▶ _What this task involves_: Repeat all of the rows below word for word, leaving out the pictures.

(Dataset items)
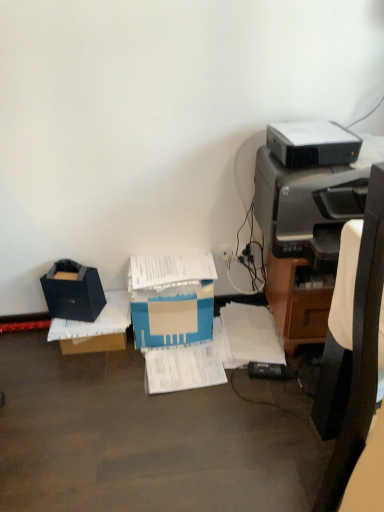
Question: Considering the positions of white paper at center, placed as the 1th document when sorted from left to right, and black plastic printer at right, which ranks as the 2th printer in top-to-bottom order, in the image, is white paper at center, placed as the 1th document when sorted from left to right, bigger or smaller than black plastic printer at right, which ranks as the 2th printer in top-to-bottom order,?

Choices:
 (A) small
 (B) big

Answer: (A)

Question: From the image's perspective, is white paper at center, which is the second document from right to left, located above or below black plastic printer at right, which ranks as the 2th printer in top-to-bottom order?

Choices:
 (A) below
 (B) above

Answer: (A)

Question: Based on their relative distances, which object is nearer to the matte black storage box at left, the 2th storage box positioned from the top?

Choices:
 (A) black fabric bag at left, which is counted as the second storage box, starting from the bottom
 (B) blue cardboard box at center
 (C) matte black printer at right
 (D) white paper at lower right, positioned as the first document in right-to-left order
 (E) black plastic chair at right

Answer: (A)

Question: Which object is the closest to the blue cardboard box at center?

▶ _Correct result_:
Question: Considering the positions of white paper at center, placed as the 1th document when sorted from left to right, and black plastic printer at right, which ranks as the 2th printer in top-to-bottom order, in the image, is white paper at center, placed as the 1th document when sorted from left to right, bigger or smaller than black plastic printer at right, which ranks as the 2th printer in top-to-bottom order,?

Choices:
 (A) small
 (B) big

Answer: (A)

Question: From the image's perspective, is white paper at center, which is the second document from right to left, located above or below black plastic printer at right, which ranks as the 2th printer in top-to-bottom order?

Choices:
 (A) below
 (B) above

Answer: (A)

Question: Based on their relative distances, which object is nearer to the matte black storage box at left, the 2th storage box positioned from the top?

Choices:
 (A) black fabric bag at left, which is counted as the second storage box, starting from the bottom
 (B) blue cardboard box at center
 (C) matte black printer at right
 (D) white paper at lower right, positioned as the first document in right-to-left order
 (E) black plastic chair at right

Answer: (A)

Question: Which object is the closest to the blue cardboard box at center?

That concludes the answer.